◆ **Data extracts**:

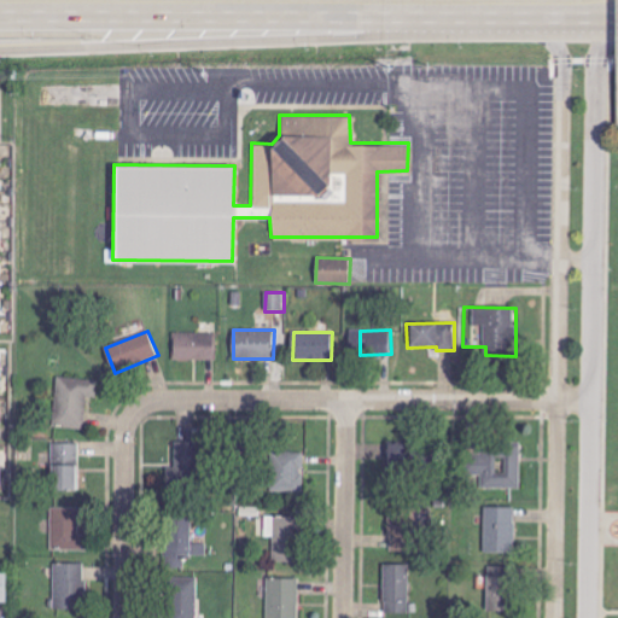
[(217,360),(217,333),(174,333),(174,361),(217,360)]
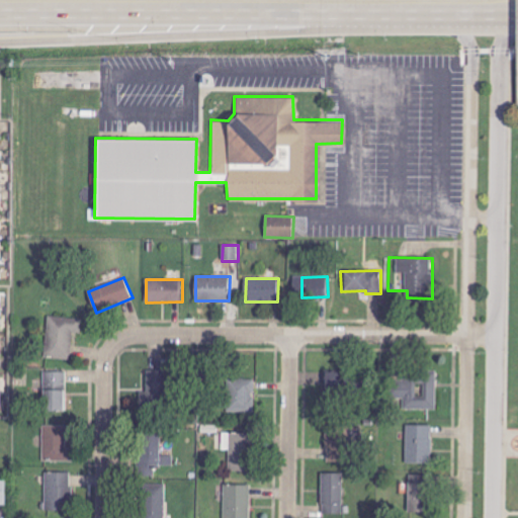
[(82,318),(47,317),(46,358),(72,359),(73,334),(82,334),(82,318)]
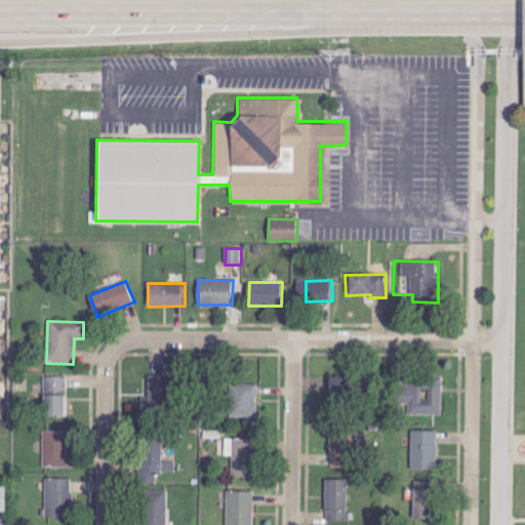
[(66,417),(67,376),(45,376),(44,416),(66,417)]
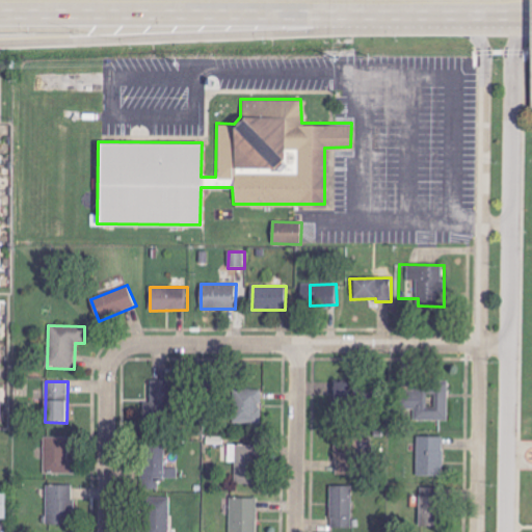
[(152,403),(138,402),(137,421),(166,422),(168,381),(153,381),(152,403)]
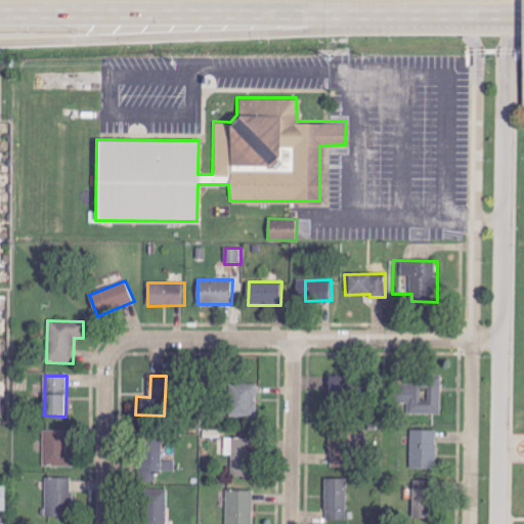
[(442,379),(401,378),(401,403),(408,403),(408,413),(441,415),(442,379)]
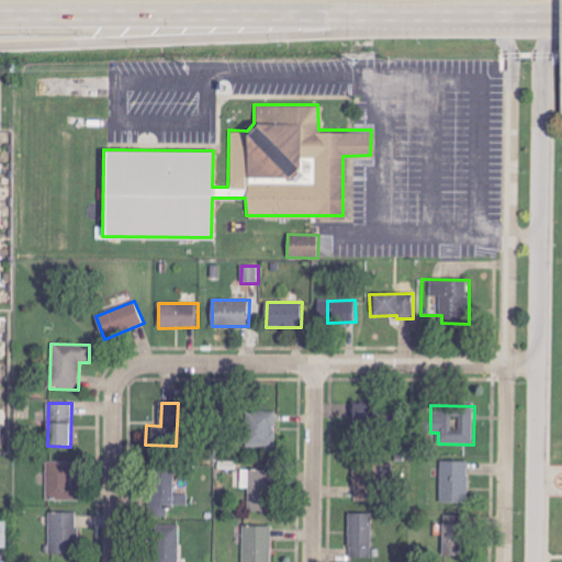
[(278,413),(248,412),(248,448),(277,448),(278,413)]
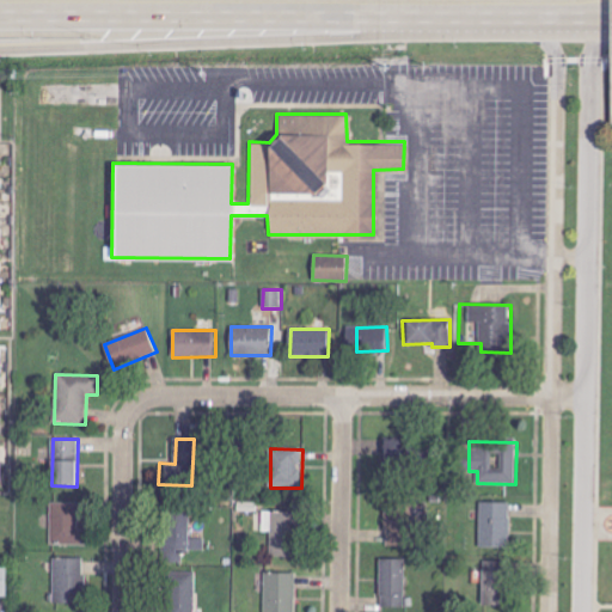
[(51,545),(80,545),(80,502),(50,503),(51,545)]
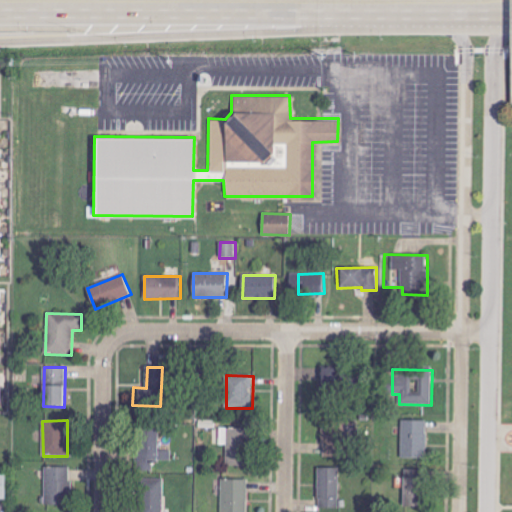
[(322,457),(340,457),(341,420),(328,420),(328,429),(323,429),(322,457)]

◆ **Assigned task**: Pictures do not belong in the copy. Reproduce the rest of the data exactly.

◆ **Exercise response**:
[(217,360),(217,333),(174,333),(174,361),(217,360)]
[(82,318),(47,317),(46,358),(72,359),(73,334),(82,334),(82,318)]
[(66,417),(67,376),(45,376),(44,416),(66,417)]
[(152,403),(138,402),(137,421),(166,422),(168,381),(153,381),(152,403)]
[(442,379),(401,378),(401,403),(408,403),(408,413),(441,415),(442,379)]
[(278,413),(248,412),(248,448),(277,448),(278,413)]
[(51,545),(80,545),(80,502),(50,503),(51,545)]
[(322,457),(340,457),(341,420),(328,420),(328,429),(323,429),(322,457)]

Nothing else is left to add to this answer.